Stored entries:
....

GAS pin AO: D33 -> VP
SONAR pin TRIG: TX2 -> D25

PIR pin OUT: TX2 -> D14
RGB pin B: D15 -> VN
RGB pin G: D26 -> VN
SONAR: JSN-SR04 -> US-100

....

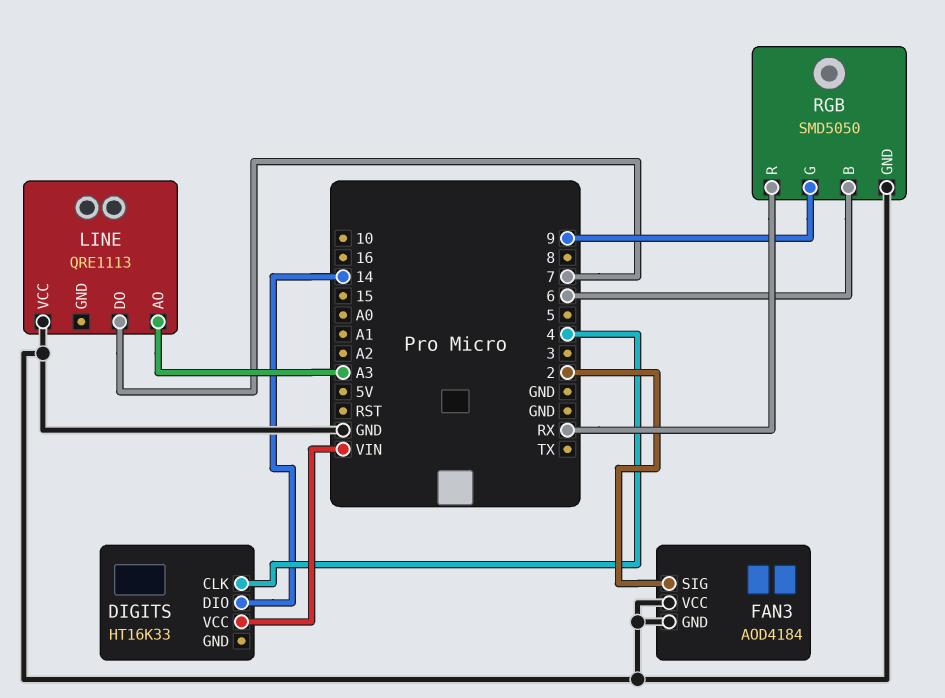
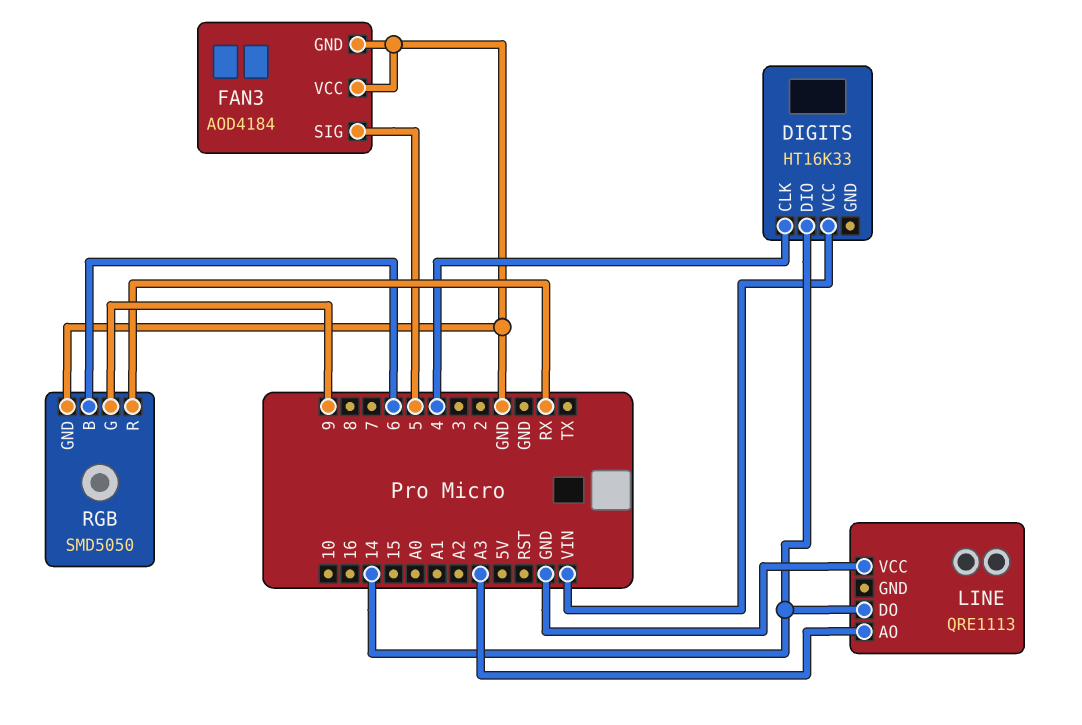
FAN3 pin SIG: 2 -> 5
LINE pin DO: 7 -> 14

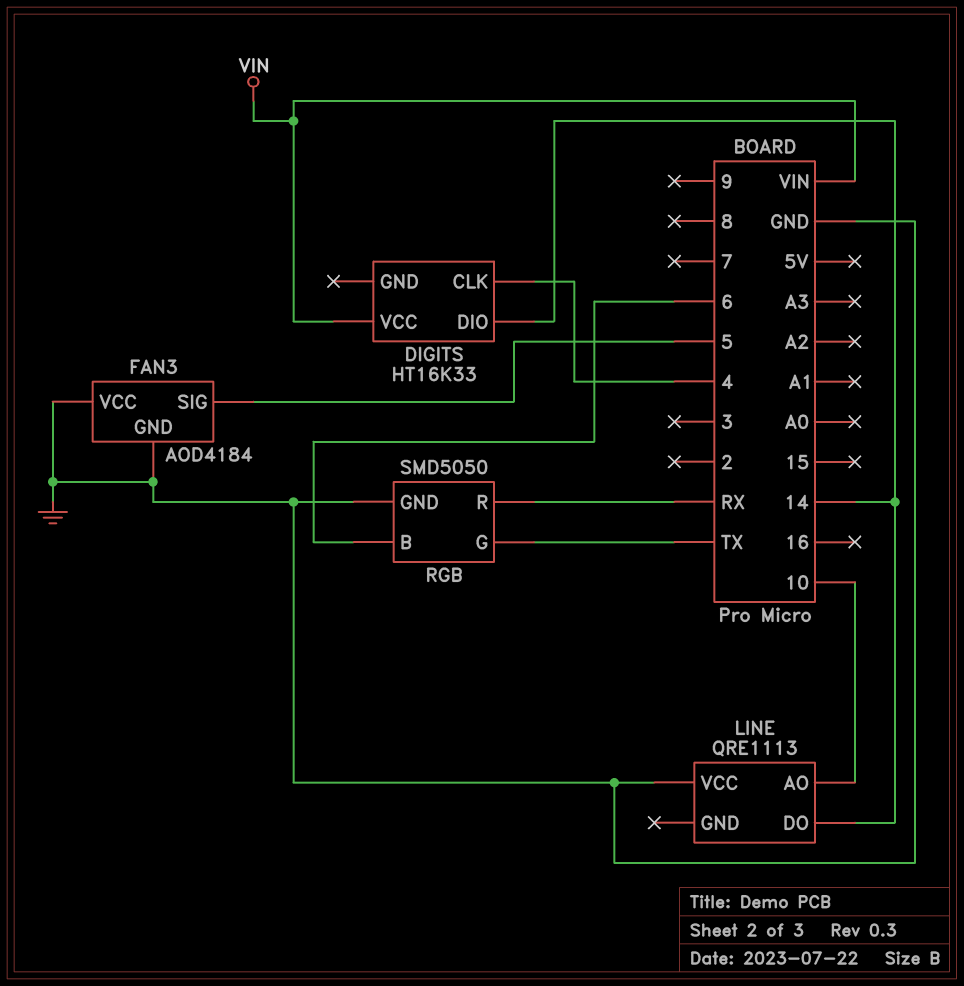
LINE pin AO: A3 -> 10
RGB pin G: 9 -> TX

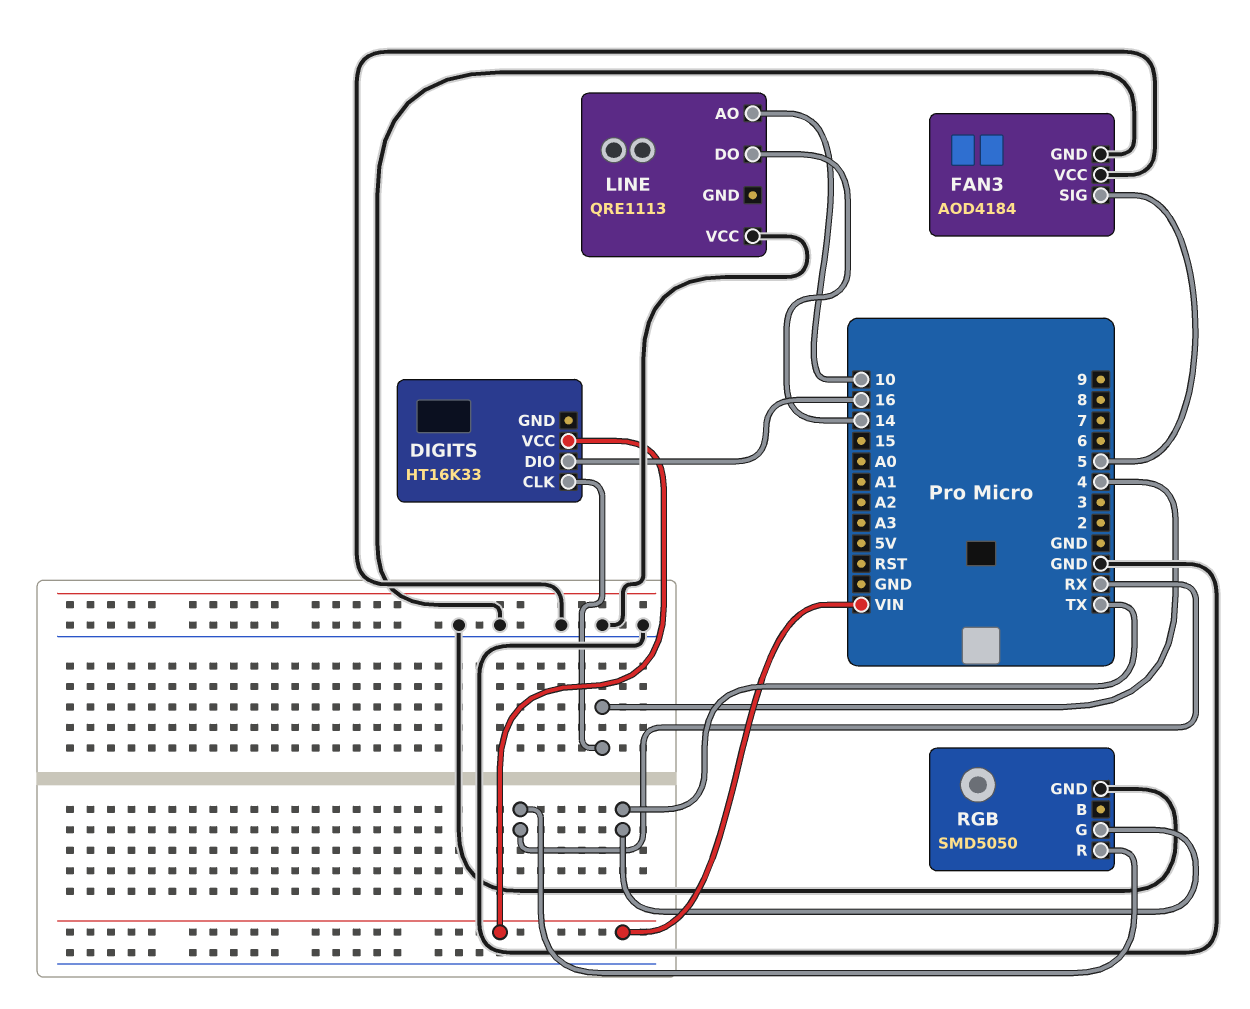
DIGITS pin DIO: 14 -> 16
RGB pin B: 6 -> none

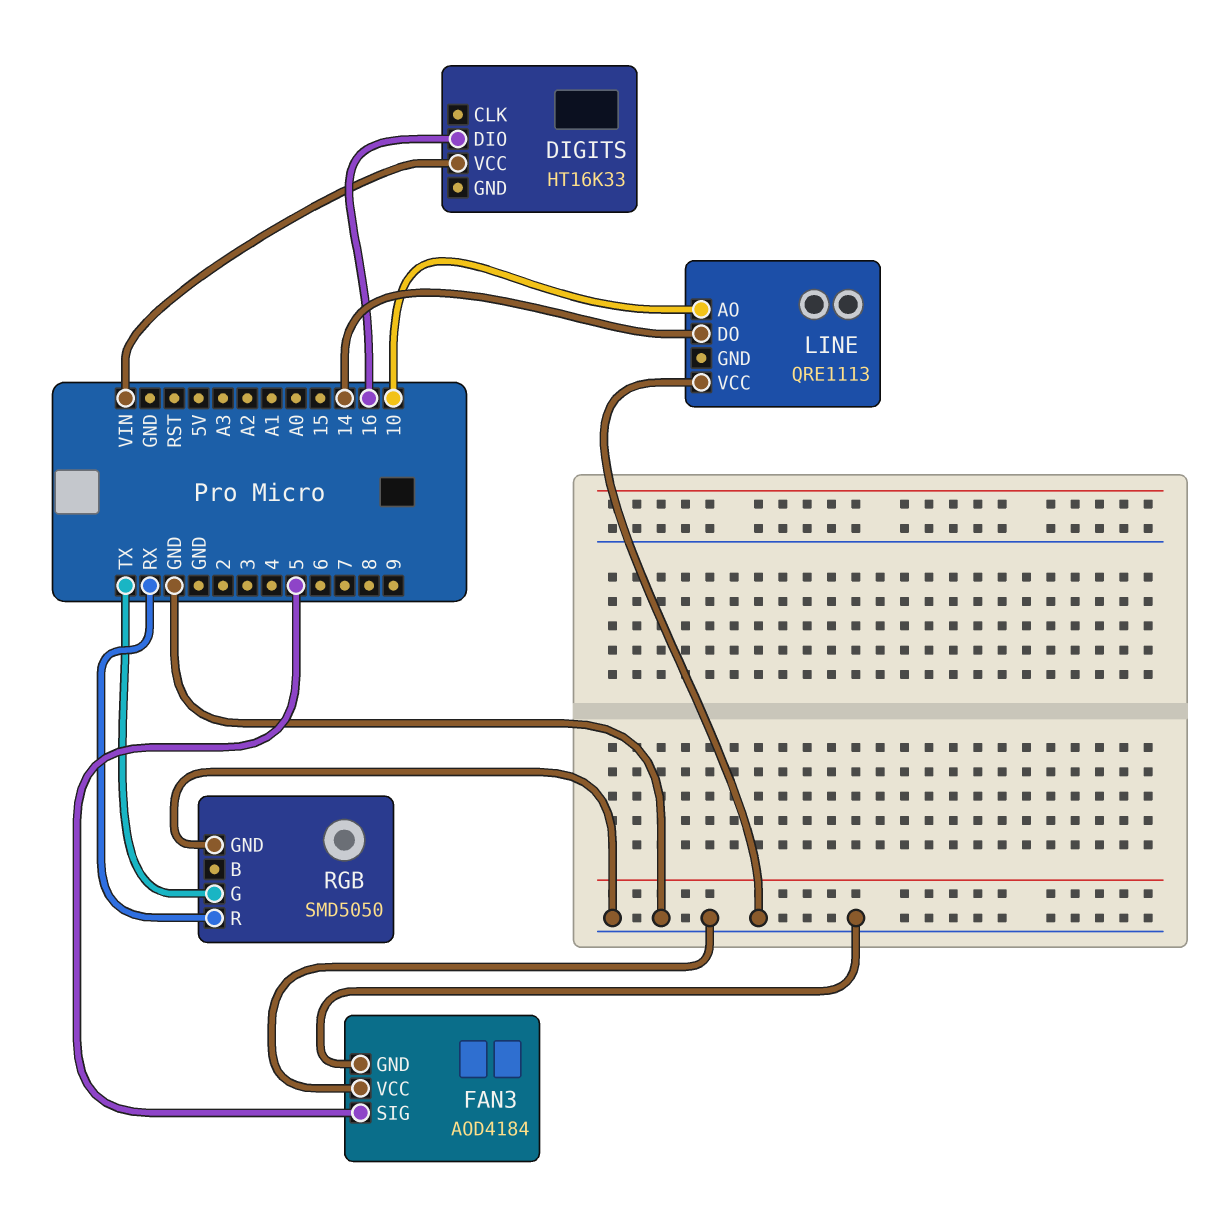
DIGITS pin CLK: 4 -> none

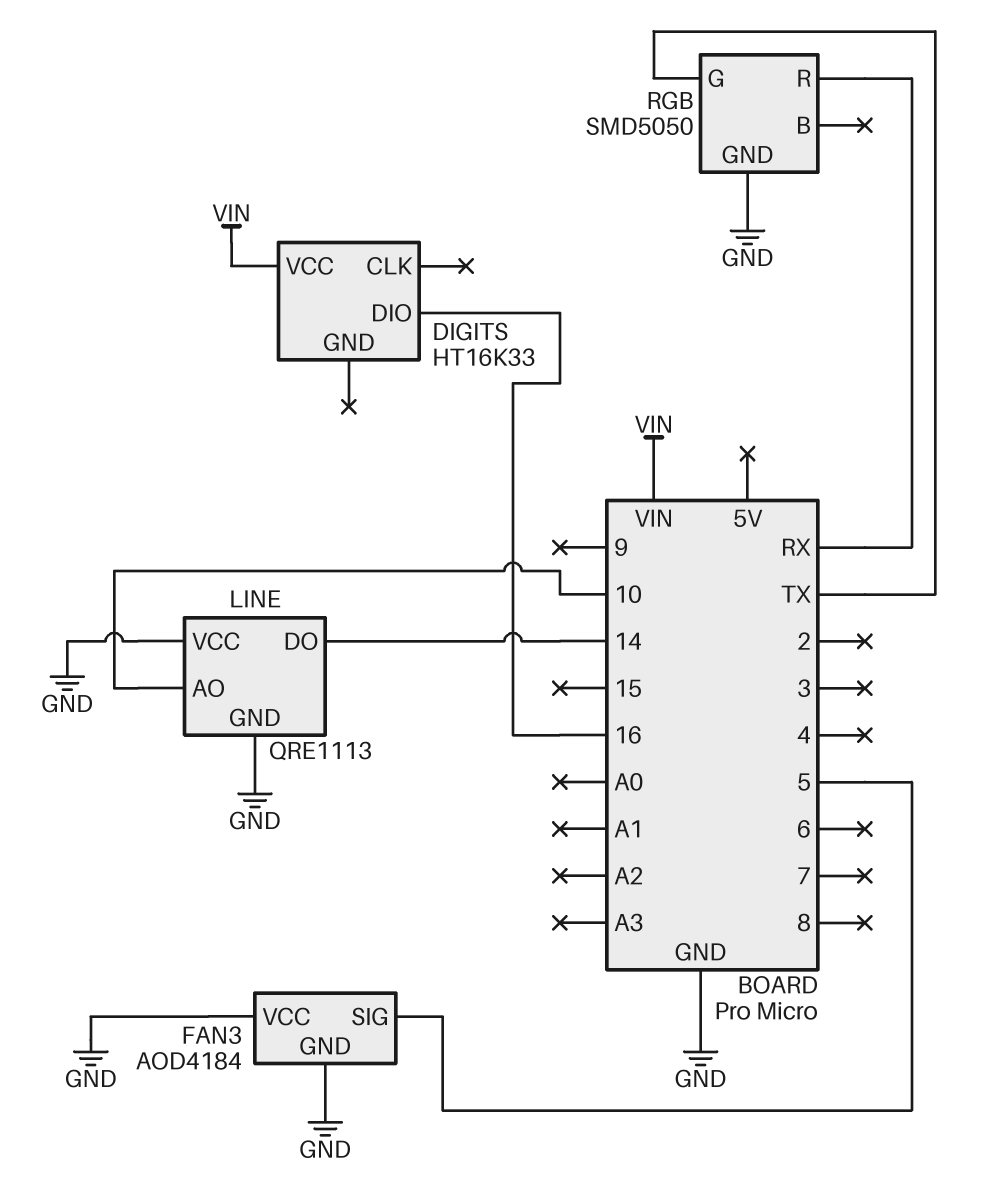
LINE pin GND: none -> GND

....

Exercise aim ▸
Copy out, word for word, the part of the entries above that begins at the line with "GAS pin AO: D33 -> VP" and ends at the line with "SONAR: JSN-SR04 -> US-100", including both.

Task answer ▸
GAS pin AO: D33 -> VP
SONAR pin TRIG: TX2 -> D25

PIR pin OUT: TX2 -> D14
RGB pin B: D15 -> VN
RGB pin G: D26 -> VN
SONAR: JSN-SR04 -> US-100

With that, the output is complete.